A letter-for-letter copy of the listing is required, with no pictures in it.

■ **PROVIDED DATA**

-- -- --

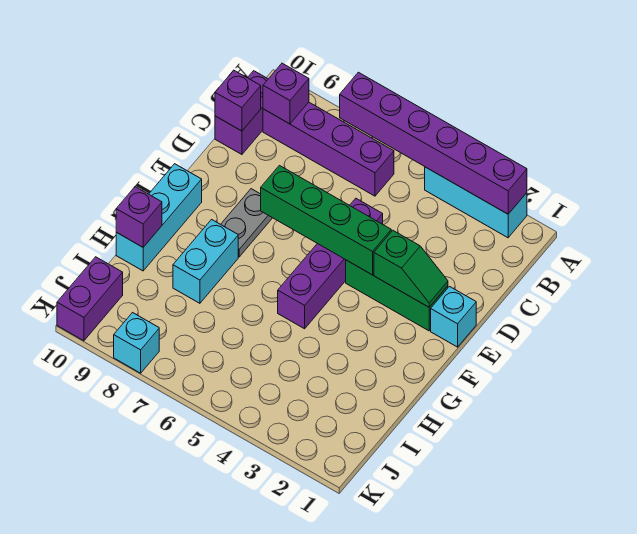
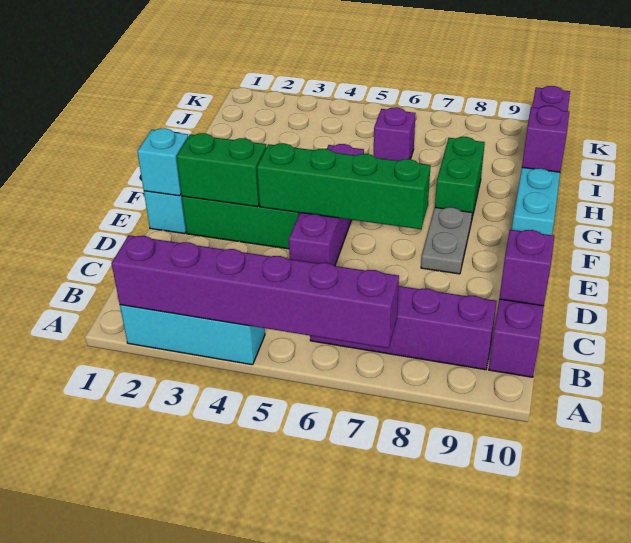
purple brick B9 level 2 -> purple brick I6 level 1
green slope E2:E3 level 2 top 3 -> green brick E2:E3 level 2
cyan brick G8:H8 level 1 -> green brick G8:H8 level 1
cyan brick K8 level 1 -> cyan brick E1 level 2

-- -- --

■ **EXERCISE ANSWER**
purple brick B9 level 2 -> purple brick I6 level 1
green slope E2:E3 level 2 top 3 -> green brick E2:E3 level 2
cyan brick G8:H8 level 1 -> green brick G8:H8 level 1
cyan brick K8 level 1 -> cyan brick E1 level 2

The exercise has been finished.